→ TASK TO COMPLETE
Copy each line of the records that holds the string "AGND".

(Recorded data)
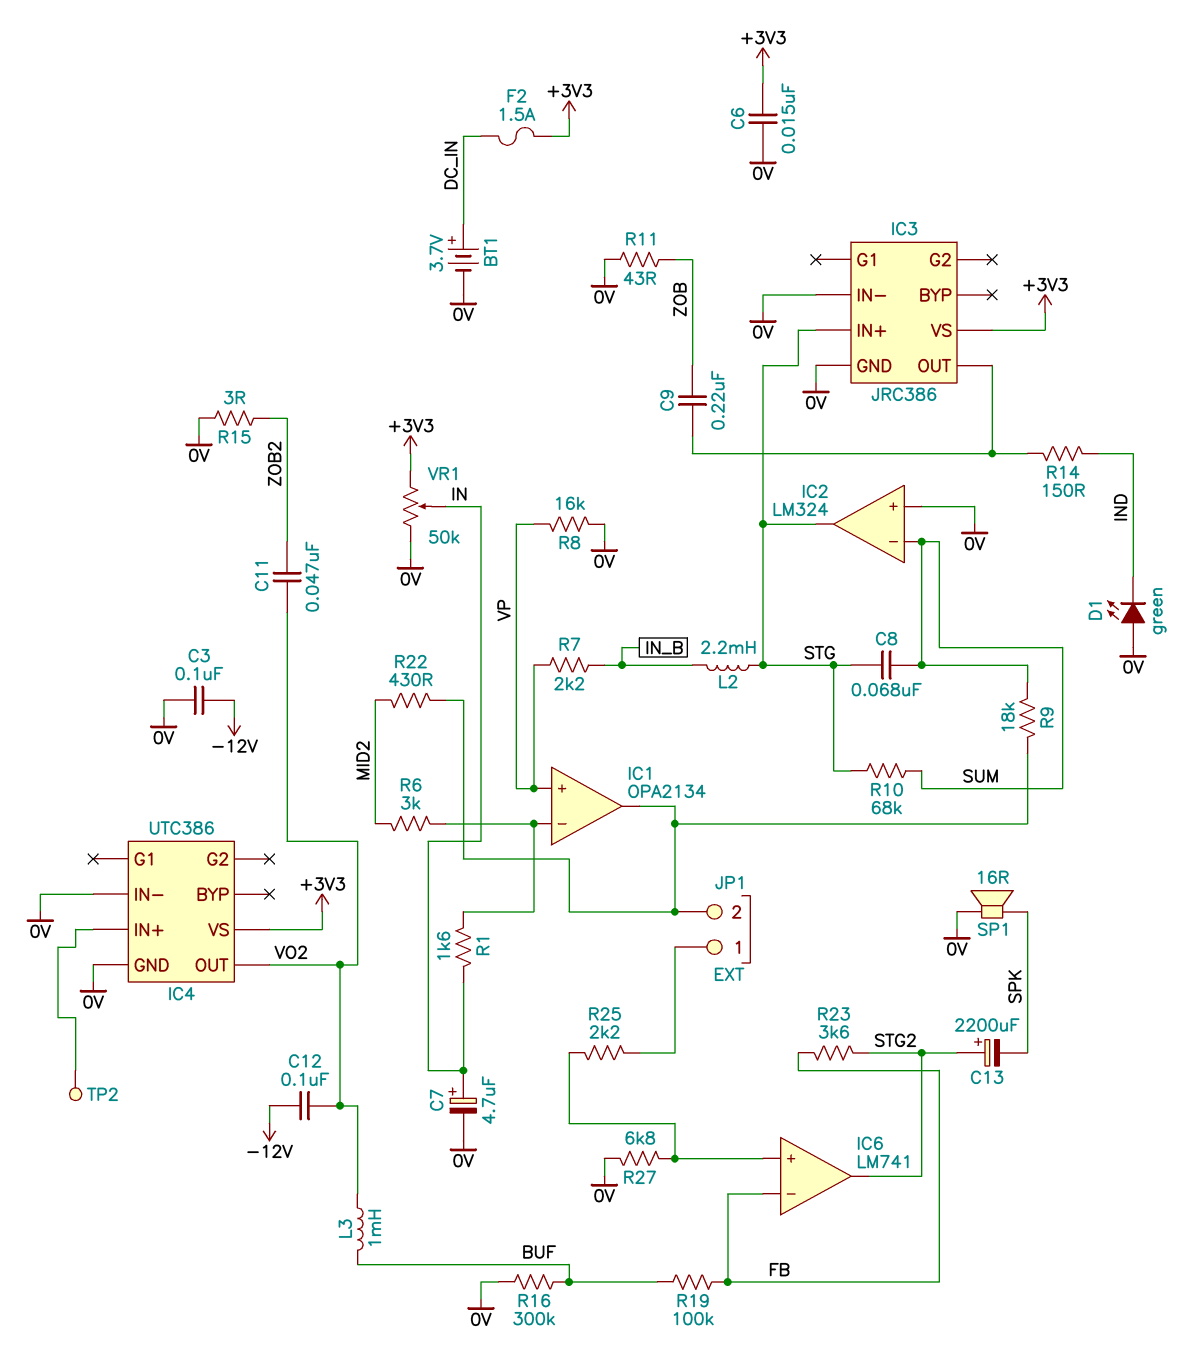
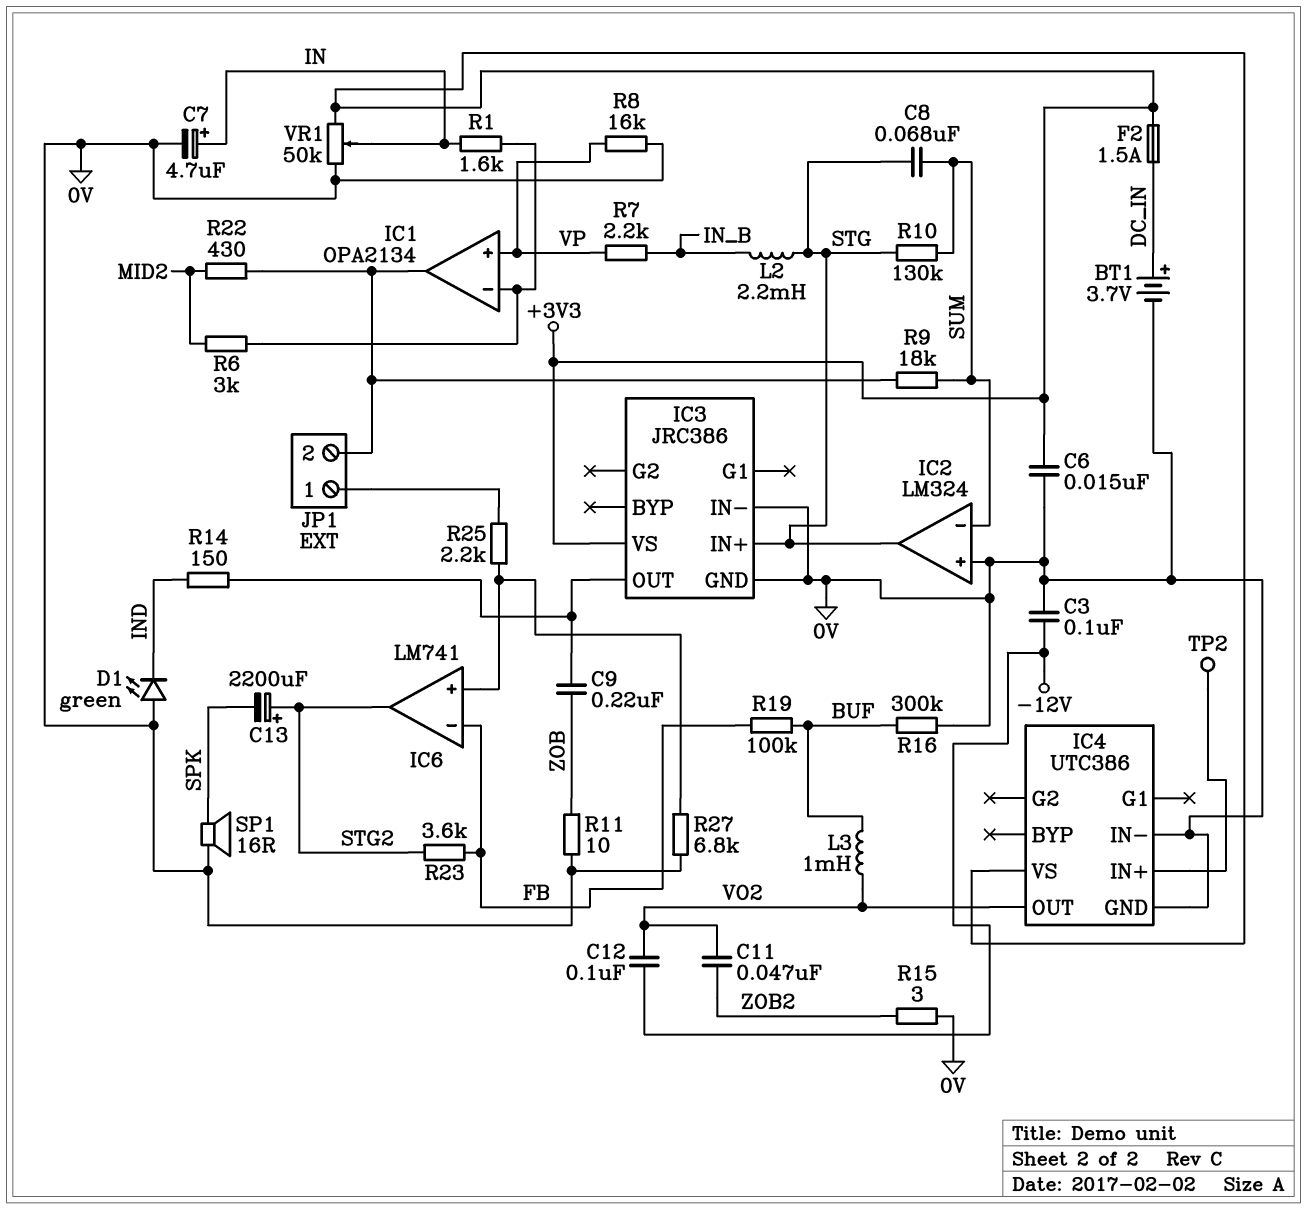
R10: 68k (STG, SUM) -> 130k (STG, SUM)
R11: 43 (0V, ZOB) -> 10 (0V, ZOB)

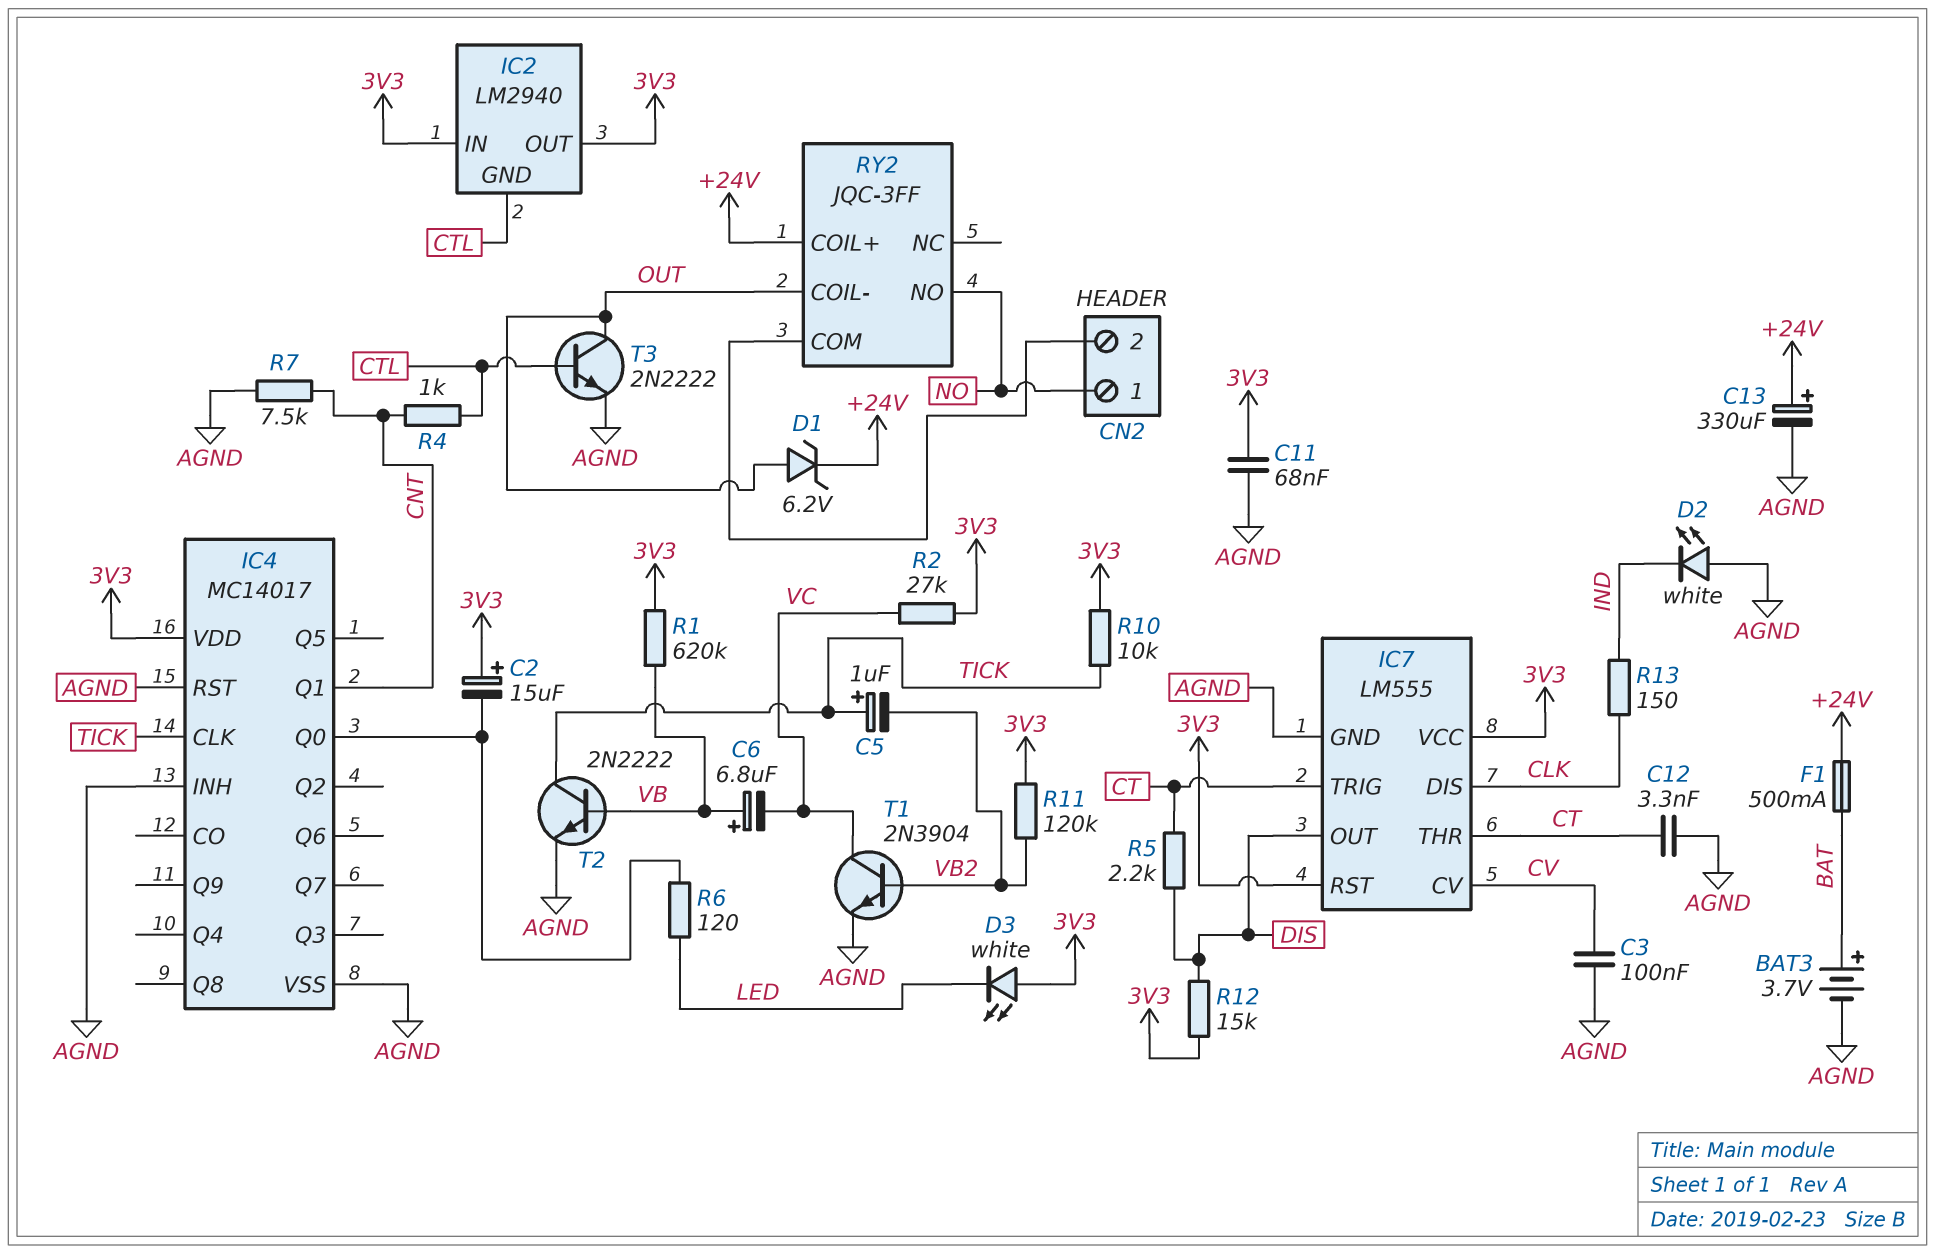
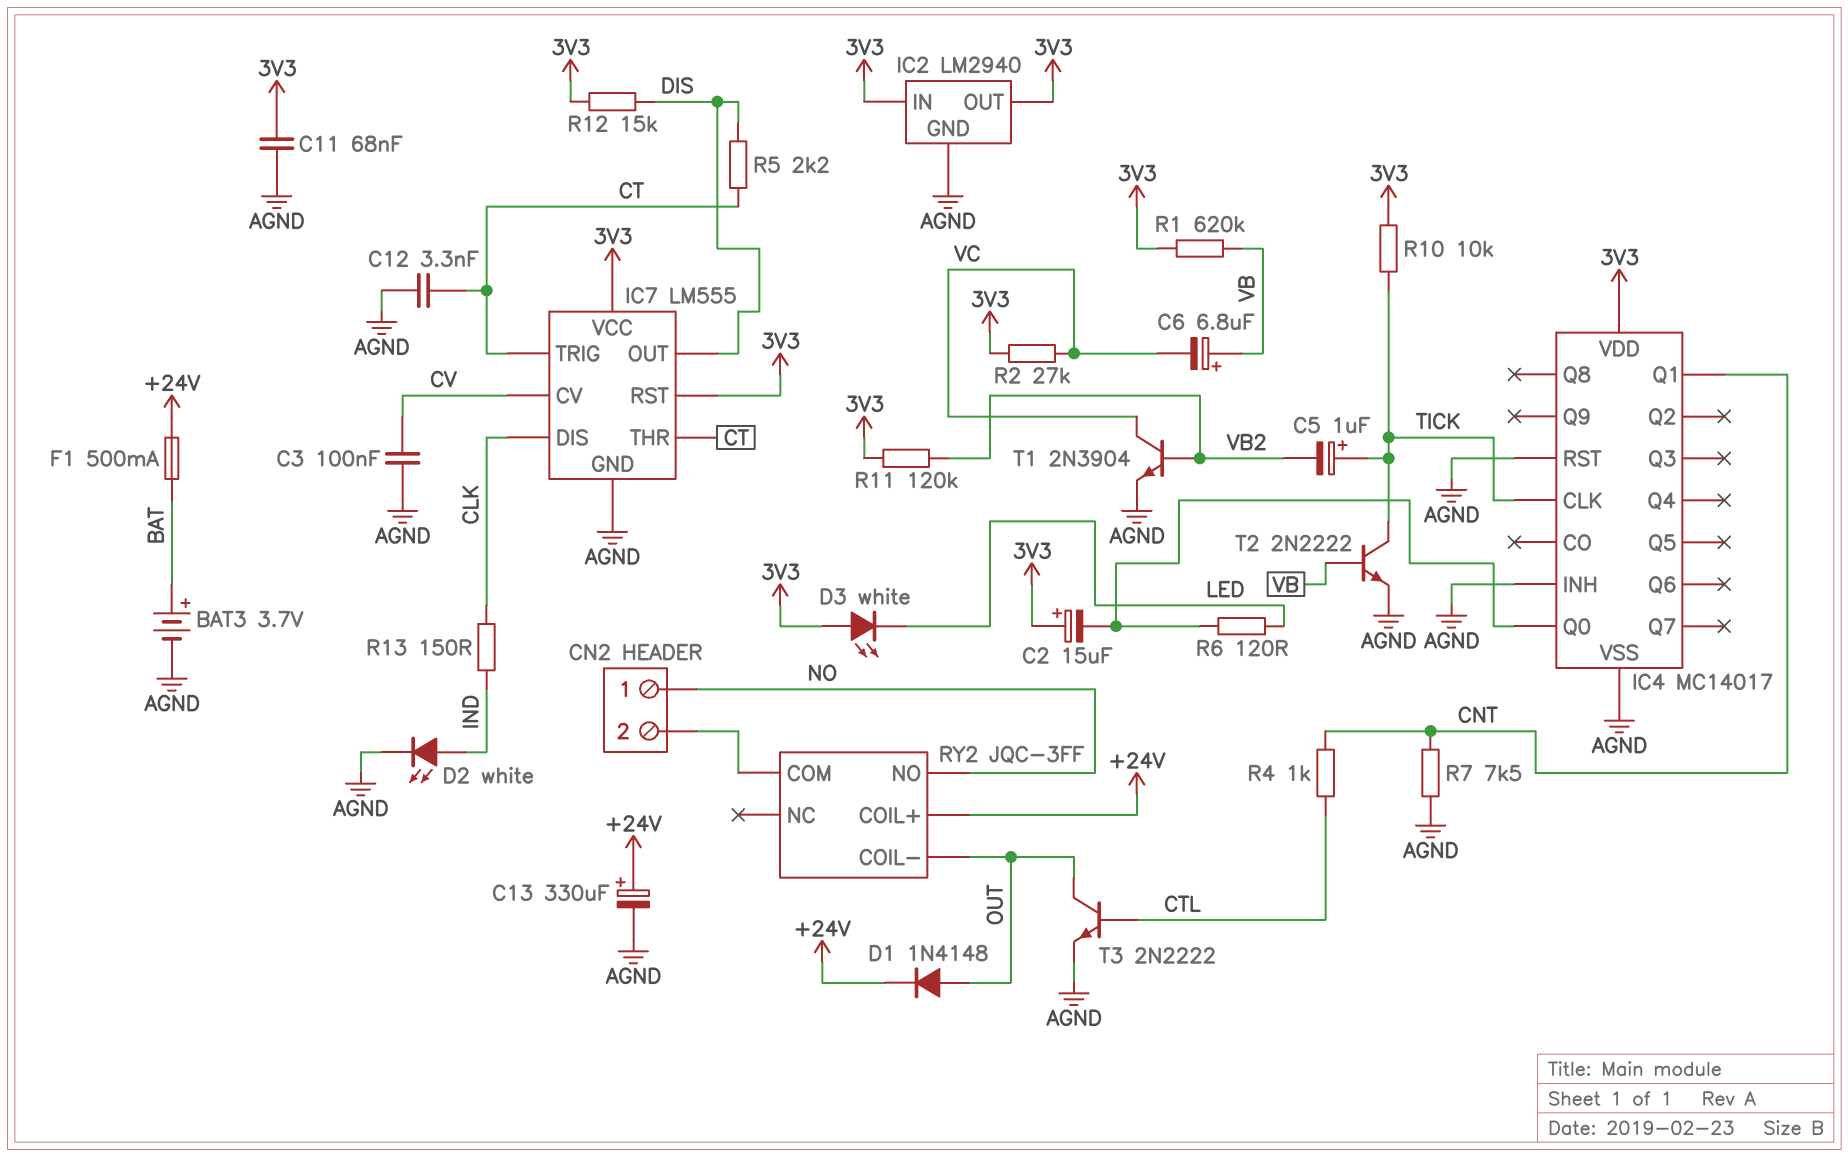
D1: zener 6.2V (A OUT, K +24V) -> diode 1N4148 (A OUT, K +24V)
D2: LED white (A AGND, K IND) -> LED white (A IND, K AGND)
IC2 pin GND: CTL -> AGND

→ RESPONSE FOR THIS EXERCISE
D2: LED white (A AGND, K IND) -> LED white (A IND, K AGND)
IC2 pin GND: CTL -> AGND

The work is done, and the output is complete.